== Segment start ==

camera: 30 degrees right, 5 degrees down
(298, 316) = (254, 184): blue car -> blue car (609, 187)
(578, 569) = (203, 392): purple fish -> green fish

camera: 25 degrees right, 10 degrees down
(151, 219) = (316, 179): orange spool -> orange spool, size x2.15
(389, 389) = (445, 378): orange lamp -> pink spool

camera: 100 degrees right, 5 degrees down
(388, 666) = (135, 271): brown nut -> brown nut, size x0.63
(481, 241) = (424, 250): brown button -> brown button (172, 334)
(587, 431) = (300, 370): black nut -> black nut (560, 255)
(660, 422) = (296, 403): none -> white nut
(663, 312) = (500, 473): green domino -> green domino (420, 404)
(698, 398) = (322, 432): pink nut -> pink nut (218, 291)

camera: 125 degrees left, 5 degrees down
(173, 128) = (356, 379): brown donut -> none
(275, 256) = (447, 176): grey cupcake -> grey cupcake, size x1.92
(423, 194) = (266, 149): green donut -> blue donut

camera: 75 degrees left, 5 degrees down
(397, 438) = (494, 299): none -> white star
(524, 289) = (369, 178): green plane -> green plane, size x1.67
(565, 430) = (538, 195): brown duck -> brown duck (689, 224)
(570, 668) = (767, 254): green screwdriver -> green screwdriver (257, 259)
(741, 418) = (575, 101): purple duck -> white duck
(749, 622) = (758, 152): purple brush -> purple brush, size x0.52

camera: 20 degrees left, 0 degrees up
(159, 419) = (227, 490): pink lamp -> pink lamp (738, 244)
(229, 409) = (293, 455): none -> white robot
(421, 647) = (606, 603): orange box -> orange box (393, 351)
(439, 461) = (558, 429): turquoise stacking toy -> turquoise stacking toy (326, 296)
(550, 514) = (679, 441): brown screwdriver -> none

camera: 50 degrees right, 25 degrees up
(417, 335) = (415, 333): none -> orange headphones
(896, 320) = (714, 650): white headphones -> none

== Segment end ==

Work instructions. Respond with one number only: how many lines of the data contain "size".

Task answer. 5